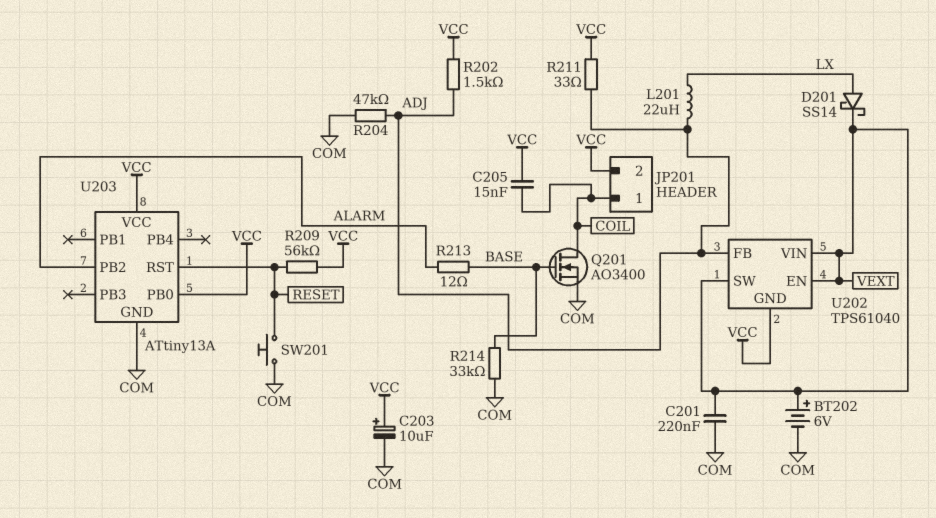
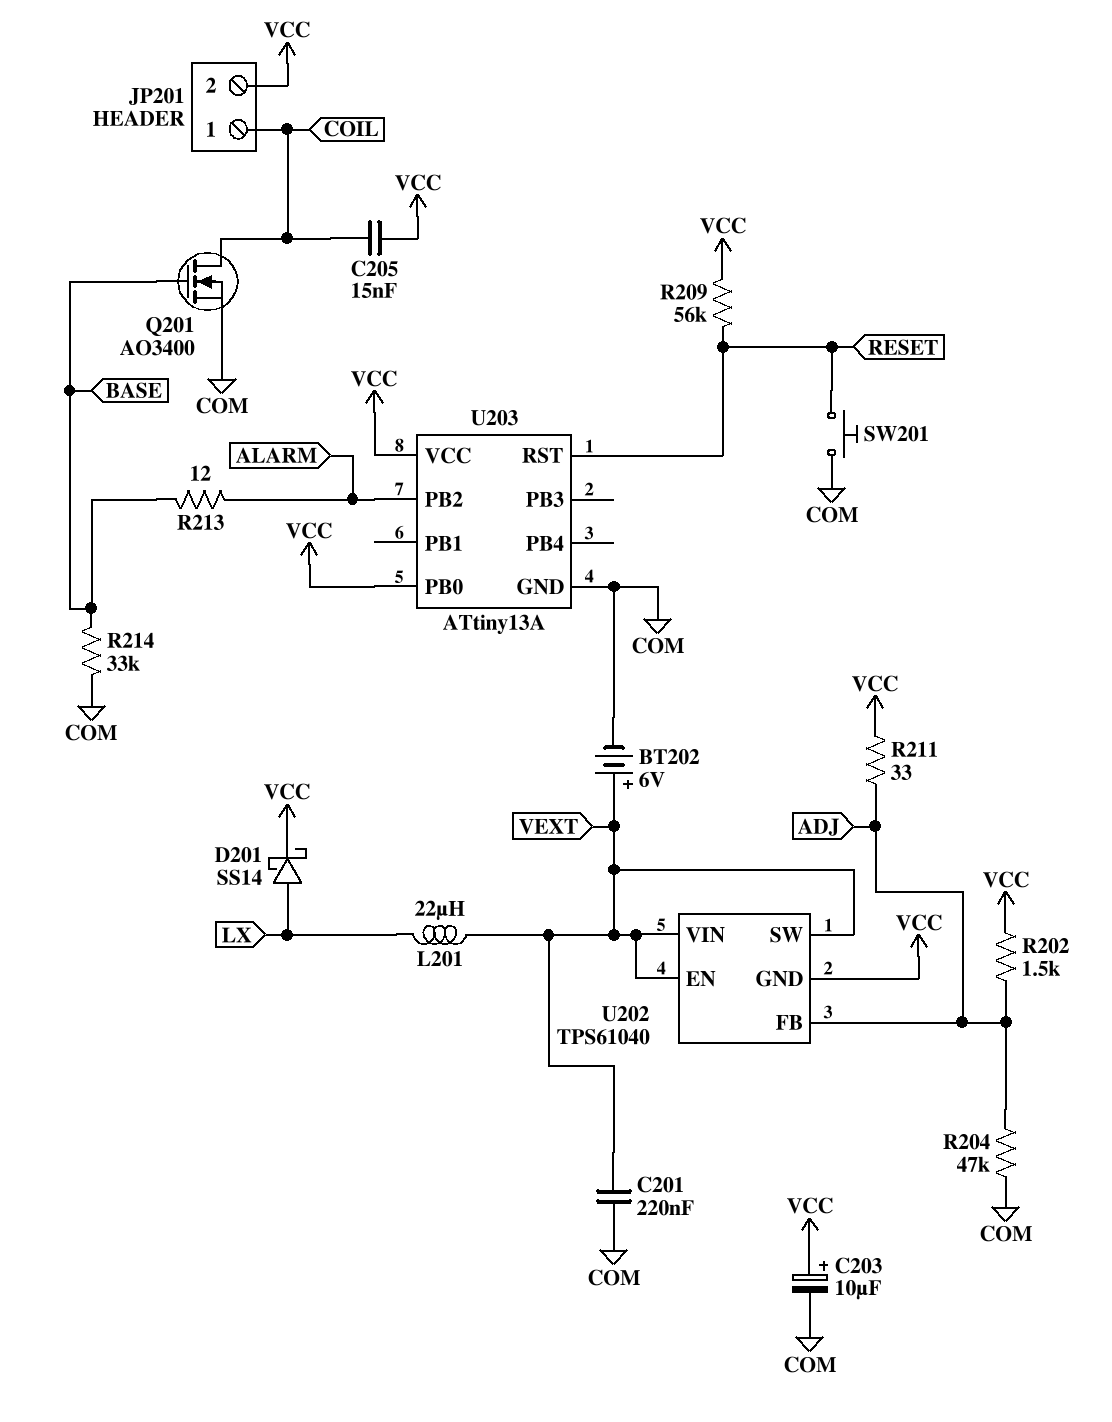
D201: schottky SS14 (A LX, K VEXT) -> schottky SS14 (A LX, K VCC)
L201: 22uH (ADJ, LX) -> 22uH (LX, VEXT)

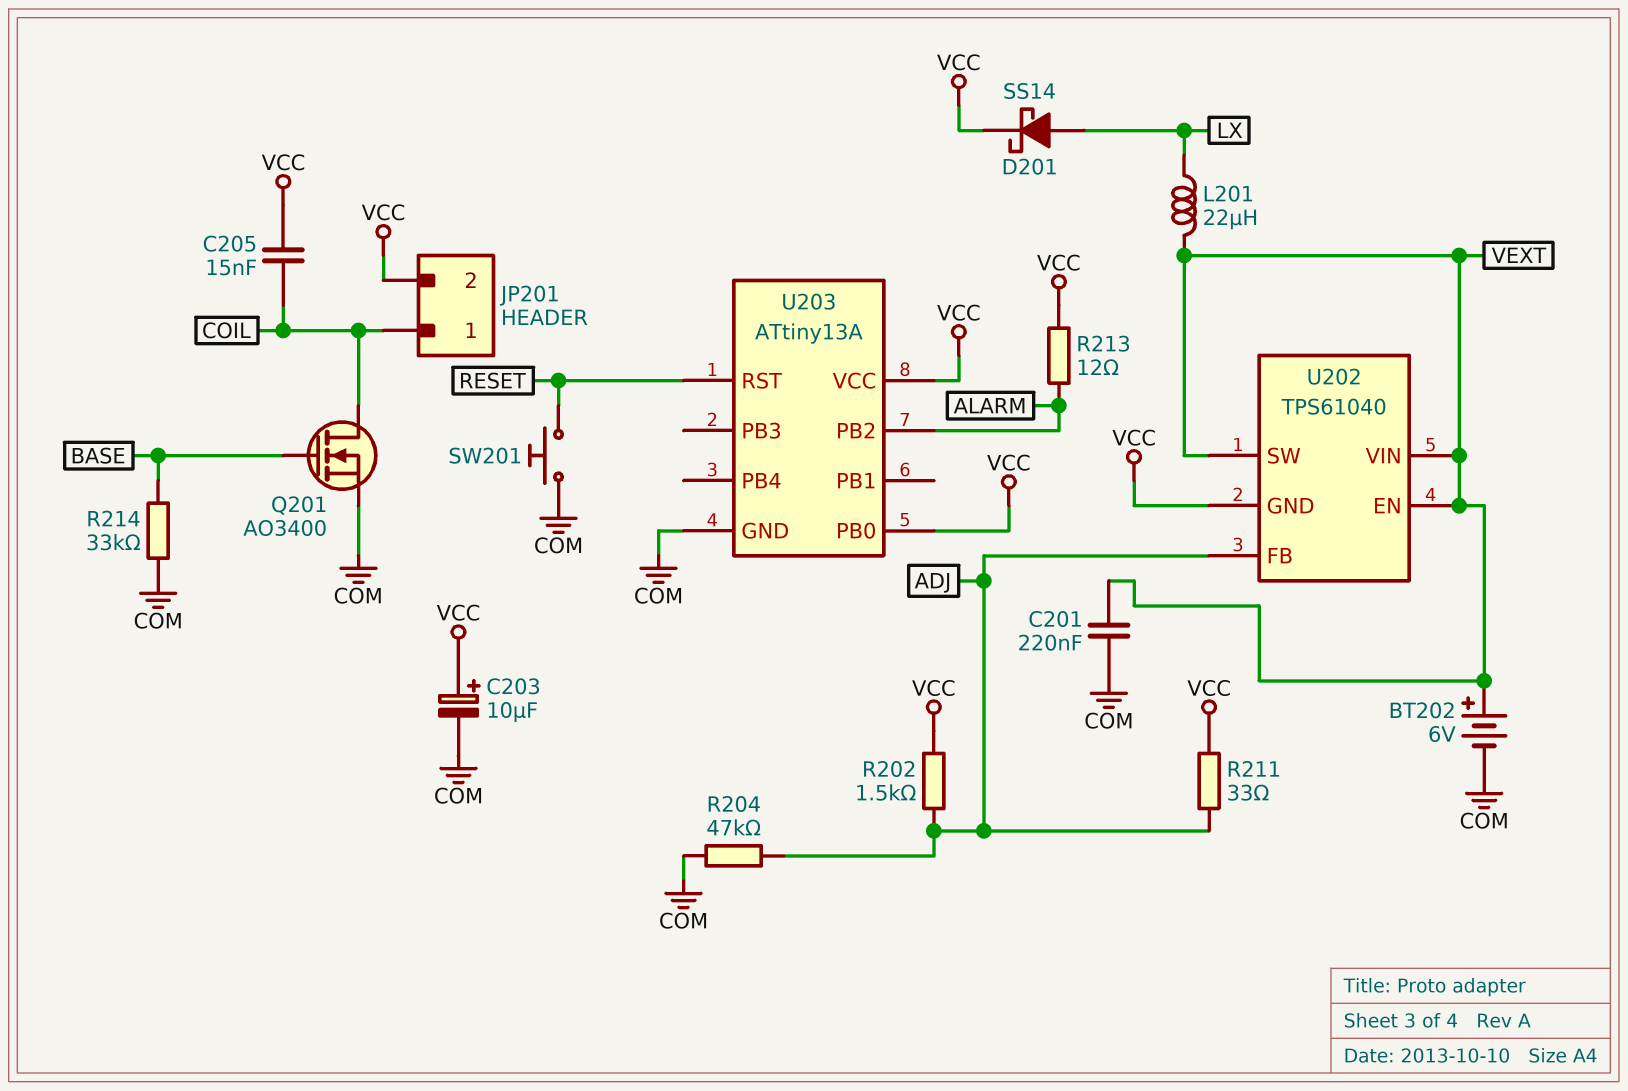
R209: 56k (RESET, VCC) -> none
R213: 12 (ALARM, BASE) -> 12 (ALARM, VCC)

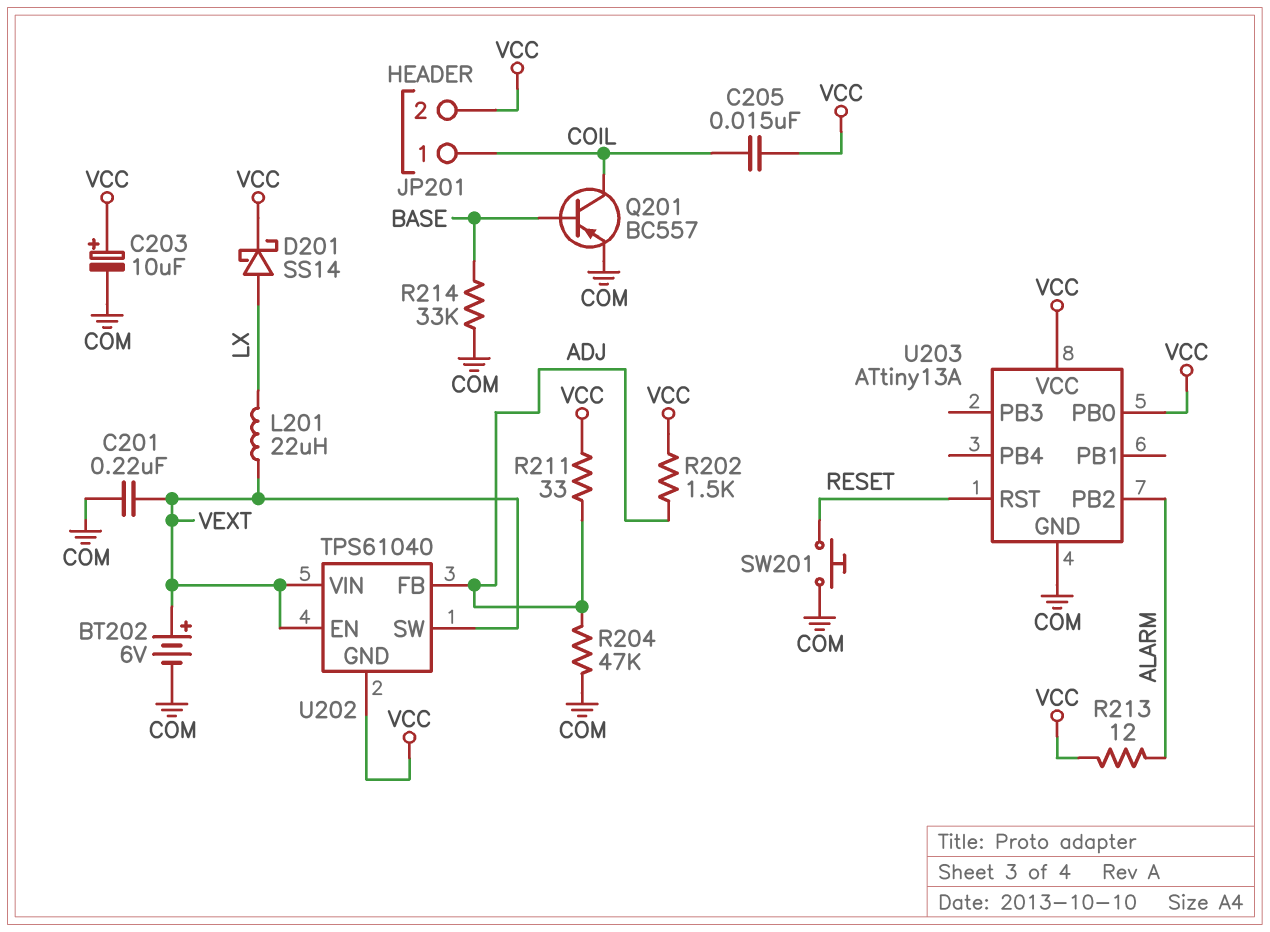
Q201: NMOS AO3400 (G BASE, D COIL, S COM) -> PNP BC557 (B BASE, C COIL, E COM)

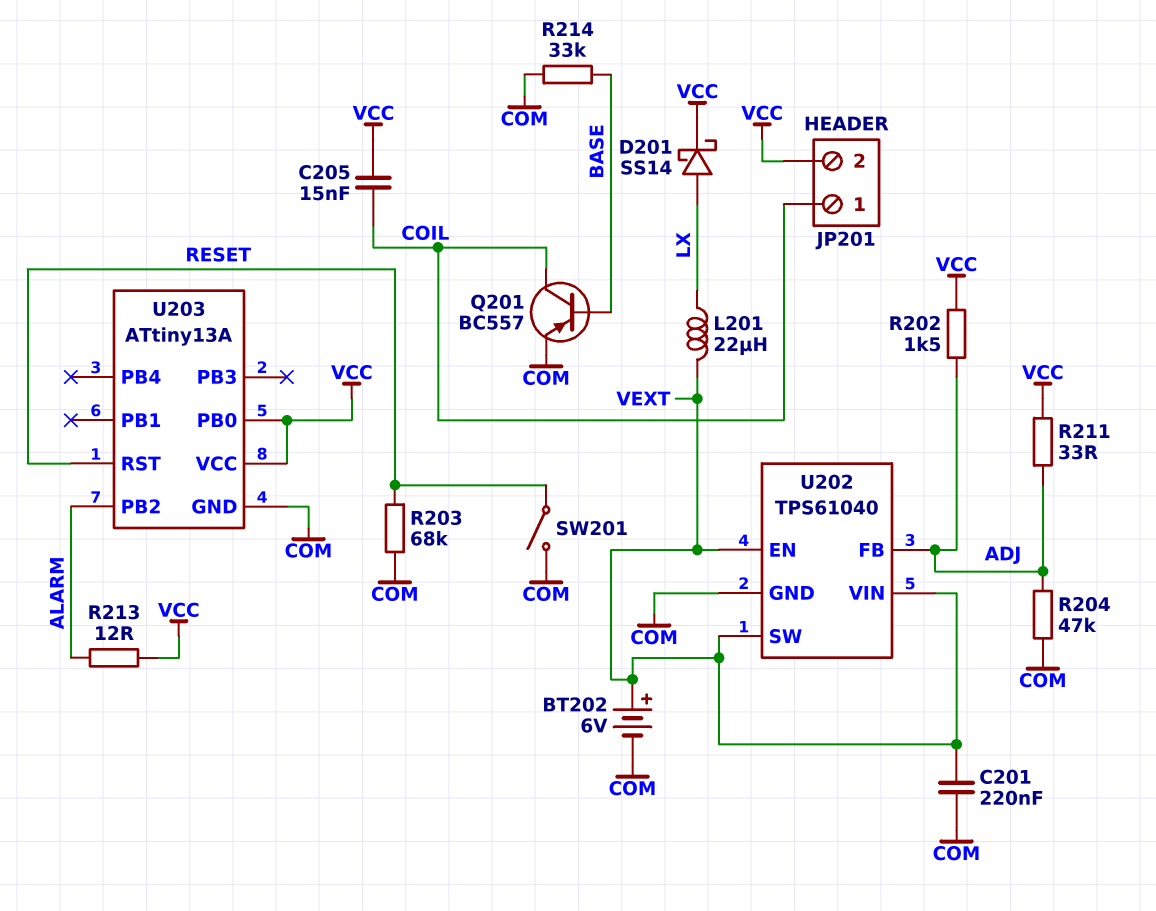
C203: 10uF (plus VCC, minus COM) -> none
R203: none -> 68k (COM, RESET)
SW201: button (COM, RESET) -> switch (COM, RESET)
U202 pin GND: VCC -> COM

-=-=-=-=-

▶ _Exercise details_
Take the records above from the line with "Q201: NMOS AO3400" down to their last line and please copy those lines exactly, without the pictures.

▶ _Solved exercise_
Q201: NMOS AO3400 (G BASE, D COIL, S COM) -> PNP BC557 (B BASE, C COIL, E COM)

C203: 10uF (plus VCC, minus COM) -> none
R203: none -> 68k (COM, RESET)
SW201: button (COM, RESET) -> switch (COM, RESET)
U202 pin GND: VCC -> COM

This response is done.